*AVAILABLE DATA*

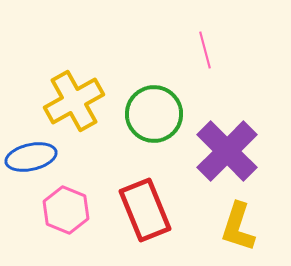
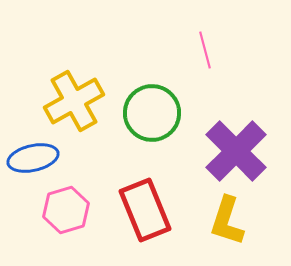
green circle: moved 2 px left, 1 px up
purple cross: moved 9 px right
blue ellipse: moved 2 px right, 1 px down
pink hexagon: rotated 21 degrees clockwise
yellow L-shape: moved 11 px left, 6 px up
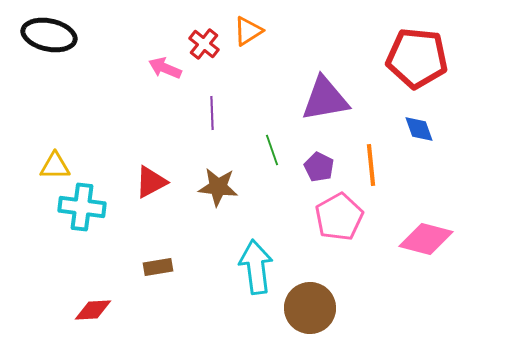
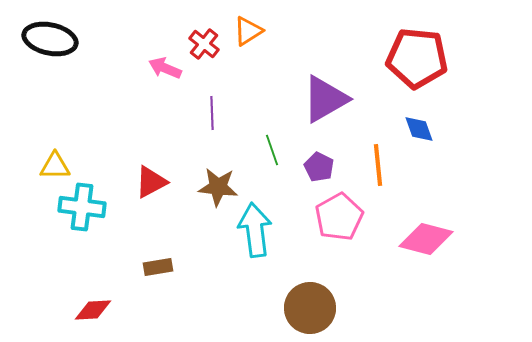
black ellipse: moved 1 px right, 4 px down
purple triangle: rotated 20 degrees counterclockwise
orange line: moved 7 px right
cyan arrow: moved 1 px left, 37 px up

*REQUIRED ACTION*
Write out the listing word for word, omitting the pictures it holds.

*EXPECTED ANSWER*
green circle: moved 2 px left, 1 px up
purple cross: moved 9 px right
blue ellipse: moved 2 px right, 1 px down
pink hexagon: rotated 21 degrees clockwise
yellow L-shape: moved 11 px left, 6 px up
black ellipse: moved 1 px right, 4 px down
purple triangle: rotated 20 degrees counterclockwise
orange line: moved 7 px right
cyan arrow: moved 1 px left, 37 px up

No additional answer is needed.